◆ Problem description:
Working from the records below, repeat exactly the lines starting at the line that contains "cyan cone B7 level 2 -> none" and ending at the line that contains "green cone G4 level 2 -> none", inclusive.

◆ The records:
• • •

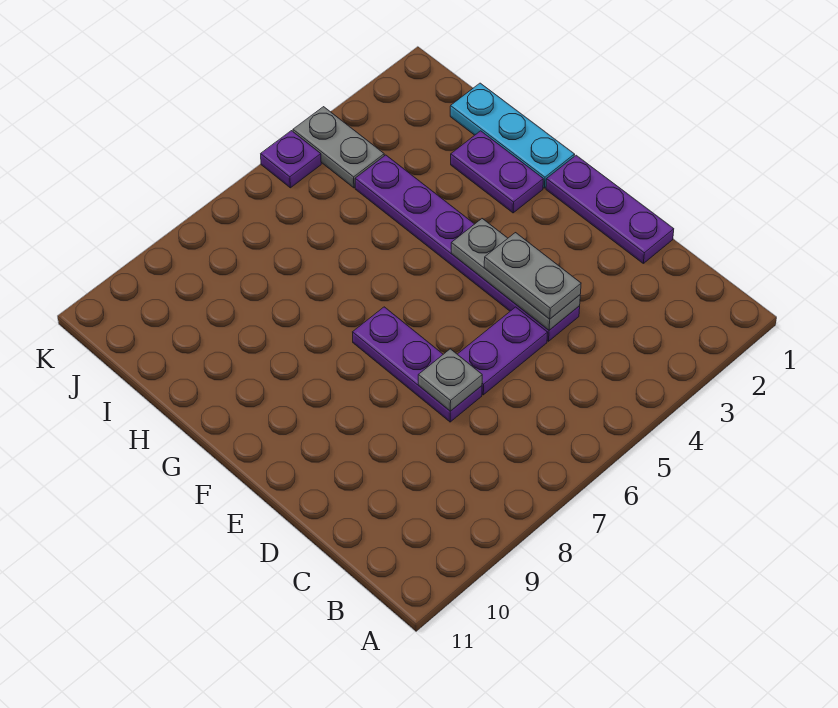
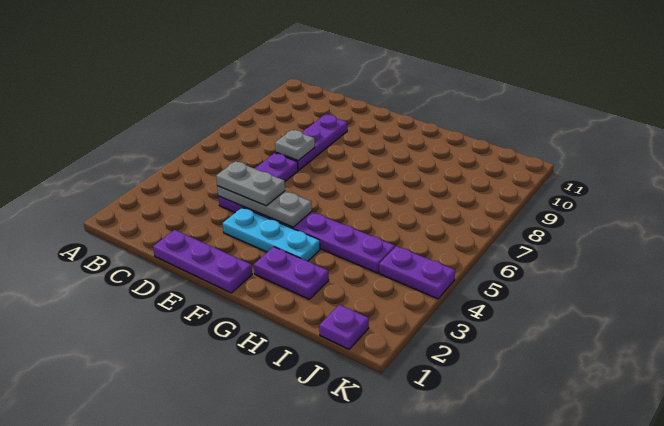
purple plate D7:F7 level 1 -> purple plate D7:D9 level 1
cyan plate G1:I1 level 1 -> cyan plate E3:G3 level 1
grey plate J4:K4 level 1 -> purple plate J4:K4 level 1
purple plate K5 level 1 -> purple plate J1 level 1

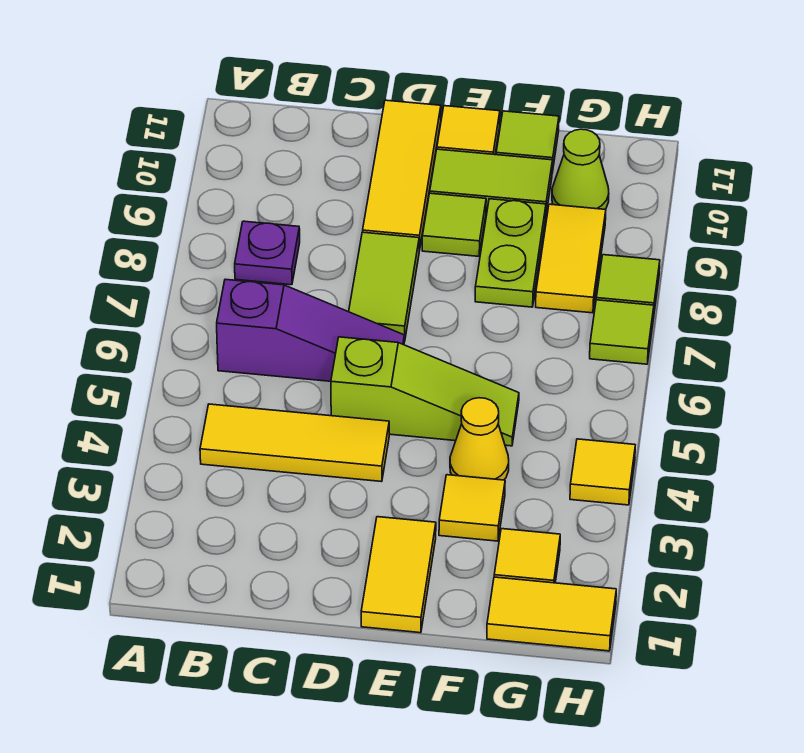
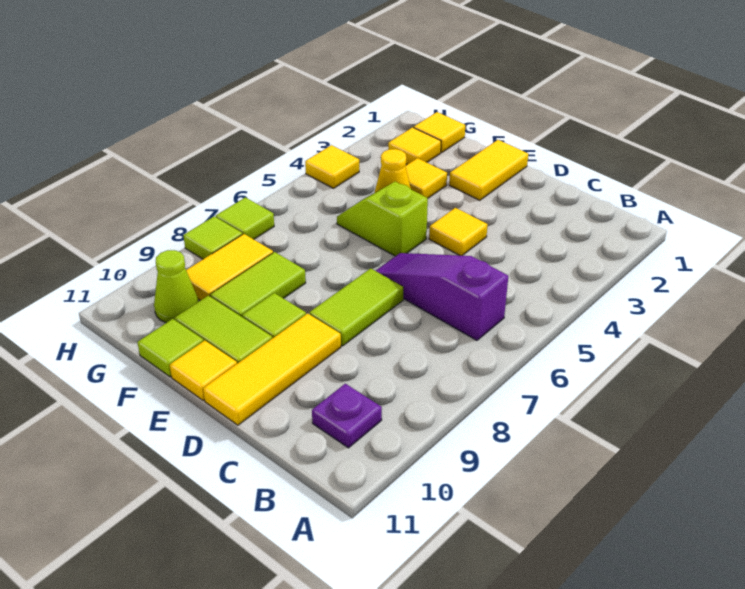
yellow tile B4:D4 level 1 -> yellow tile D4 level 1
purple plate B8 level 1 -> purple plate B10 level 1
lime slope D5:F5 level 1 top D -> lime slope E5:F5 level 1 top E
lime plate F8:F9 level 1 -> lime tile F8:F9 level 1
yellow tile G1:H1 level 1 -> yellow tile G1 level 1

• • •

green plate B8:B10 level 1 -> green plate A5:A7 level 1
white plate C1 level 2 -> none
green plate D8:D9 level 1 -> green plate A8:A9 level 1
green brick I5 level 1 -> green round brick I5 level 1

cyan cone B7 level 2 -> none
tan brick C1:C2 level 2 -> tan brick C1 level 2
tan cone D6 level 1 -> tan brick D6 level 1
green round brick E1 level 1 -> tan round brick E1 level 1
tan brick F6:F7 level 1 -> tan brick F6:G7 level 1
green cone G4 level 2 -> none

• • •

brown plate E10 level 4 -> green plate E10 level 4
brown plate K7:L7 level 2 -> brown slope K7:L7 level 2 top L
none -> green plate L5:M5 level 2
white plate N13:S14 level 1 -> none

• • •

◆ Reply:
cyan cone B7 level 2 -> none
tan brick C1:C2 level 2 -> tan brick C1 level 2
tan cone D6 level 1 -> tan brick D6 level 1
green round brick E1 level 1 -> tan round brick E1 level 1
tan brick F6:F7 level 1 -> tan brick F6:G7 level 1
green cone G4 level 2 -> none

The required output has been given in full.